■ WHAT IS EXPECTED
Your reply should be one number: how many lines of the material contain the word "dispenser".

■ EXTRACTED INFORMATION
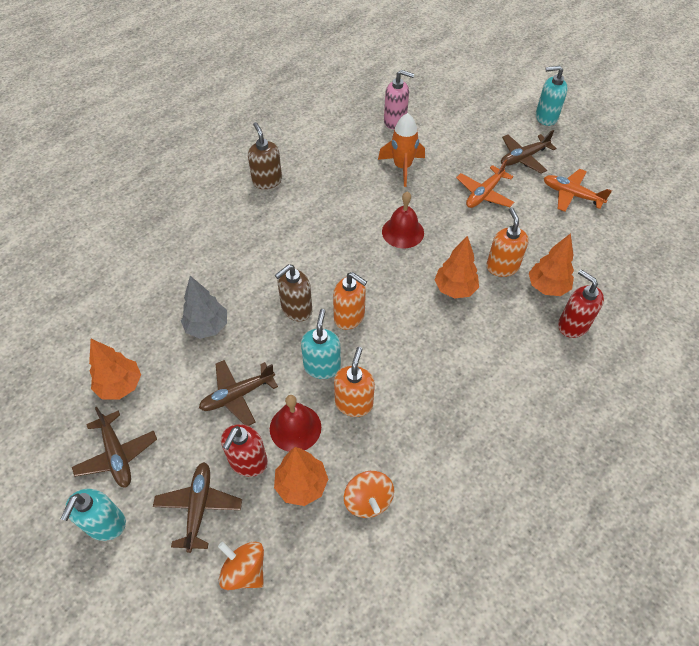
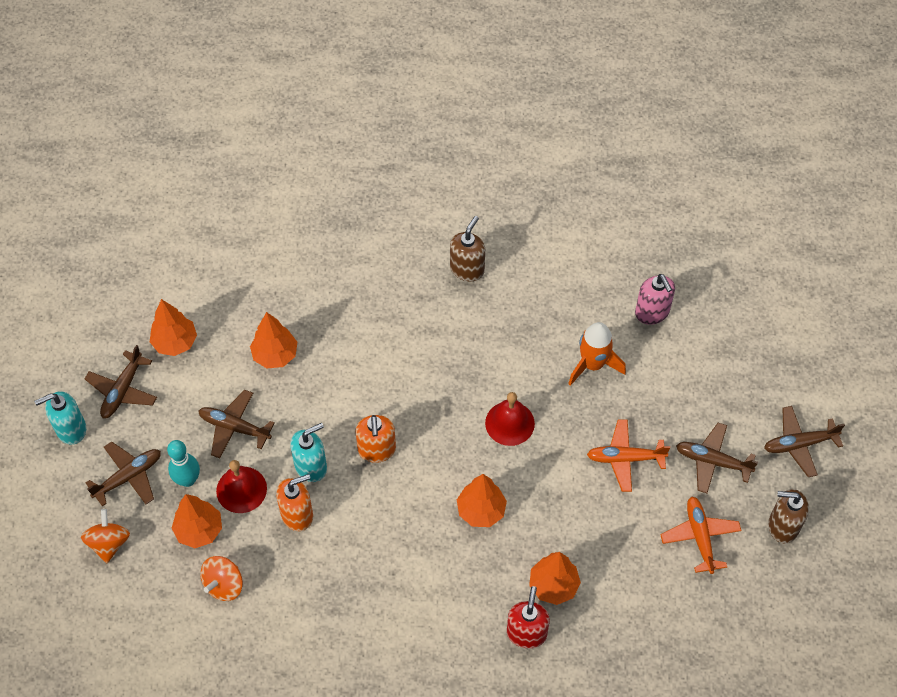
camera: 50 degrees right, 5 degrees up
(207, 327) = (275, 355): grey tree -> orange tree
(248, 462) = (187, 480): red soap dispenser -> turquoise bowling pin
(296, 309) = (349, 404): brown soap dispenser -> brown soap dispenser (782, 526)
(502, 266) = (544, 533): orange soap dispenser -> none
(546, 117) = (799, 444): turquoise soap dispenser -> brown plane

■ OUTPUT FOR THIS TASK
4